- [WHAT TO WORK ON]
Copy every line of the material below word for word, keeping each line in its original order.

- [Source records]

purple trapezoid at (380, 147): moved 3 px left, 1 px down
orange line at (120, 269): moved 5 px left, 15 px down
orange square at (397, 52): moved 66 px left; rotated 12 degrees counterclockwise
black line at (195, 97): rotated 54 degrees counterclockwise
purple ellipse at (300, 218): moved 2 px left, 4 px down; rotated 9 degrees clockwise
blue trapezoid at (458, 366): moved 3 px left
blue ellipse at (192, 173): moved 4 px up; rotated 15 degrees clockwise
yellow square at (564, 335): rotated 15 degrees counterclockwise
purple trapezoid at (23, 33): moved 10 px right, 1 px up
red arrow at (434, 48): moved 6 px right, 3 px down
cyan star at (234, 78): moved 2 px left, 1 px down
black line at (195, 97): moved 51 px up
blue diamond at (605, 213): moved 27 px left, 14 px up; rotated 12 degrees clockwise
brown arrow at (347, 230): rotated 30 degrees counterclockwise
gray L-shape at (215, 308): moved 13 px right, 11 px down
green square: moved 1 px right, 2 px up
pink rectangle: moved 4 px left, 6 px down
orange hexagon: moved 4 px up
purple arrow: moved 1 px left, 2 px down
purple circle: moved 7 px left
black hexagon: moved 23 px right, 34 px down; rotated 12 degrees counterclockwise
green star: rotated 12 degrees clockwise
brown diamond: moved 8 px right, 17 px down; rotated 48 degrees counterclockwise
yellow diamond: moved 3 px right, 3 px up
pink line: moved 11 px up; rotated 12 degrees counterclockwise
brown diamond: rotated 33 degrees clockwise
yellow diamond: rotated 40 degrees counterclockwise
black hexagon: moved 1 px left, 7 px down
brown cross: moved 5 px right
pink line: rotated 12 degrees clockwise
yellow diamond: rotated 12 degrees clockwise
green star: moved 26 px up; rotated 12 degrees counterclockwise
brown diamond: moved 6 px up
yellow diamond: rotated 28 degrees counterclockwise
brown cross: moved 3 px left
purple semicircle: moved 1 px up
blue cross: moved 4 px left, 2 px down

- [FINISHED TASK]
purple trapezoid at (380, 147): moved 3 px left, 1 px down
orange line at (120, 269): moved 5 px left, 15 px down
orange square at (397, 52): moved 66 px left; rotated 12 degrees counterclockwise
black line at (195, 97): rotated 54 degrees counterclockwise
purple ellipse at (300, 218): moved 2 px left, 4 px down; rotated 9 degrees clockwise
blue trapezoid at (458, 366): moved 3 px left
blue ellipse at (192, 173): moved 4 px up; rotated 15 degrees clockwise
yellow square at (564, 335): rotated 15 degrees counterclockwise
purple trapezoid at (23, 33): moved 10 px right, 1 px up
red arrow at (434, 48): moved 6 px right, 3 px down
cyan star at (234, 78): moved 2 px left, 1 px down
black line at (195, 97): moved 51 px up
blue diamond at (605, 213): moved 27 px left, 14 px up; rotated 12 degrees clockwise
brown arrow at (347, 230): rotated 30 degrees counterclockwise
gray L-shape at (215, 308): moved 13 px right, 11 px down
green square: moved 1 px right, 2 px up
pink rectangle: moved 4 px left, 6 px down
orange hexagon: moved 4 px up
purple arrow: moved 1 px left, 2 px down
purple circle: moved 7 px left
black hexagon: moved 23 px right, 34 px down; rotated 12 degrees counterclockwise
green star: rotated 12 degrees clockwise
brown diamond: moved 8 px right, 17 px down; rotated 48 degrees counterclockwise
yellow diamond: moved 3 px right, 3 px up
pink line: moved 11 px up; rotated 12 degrees counterclockwise
brown diamond: rotated 33 degrees clockwise
yellow diamond: rotated 40 degrees counterclockwise
black hexagon: moved 1 px left, 7 px down
brown cross: moved 5 px right
pink line: rotated 12 degrees clockwise
yellow diamond: rotated 12 degrees clockwise
green star: moved 26 px up; rotated 12 degrees counterclockwise
brown diamond: moved 6 px up
yellow diamond: rotated 28 degrees counterclockwise
brown cross: moved 3 px left
purple semicircle: moved 1 px up
blue cross: moved 4 px left, 2 px down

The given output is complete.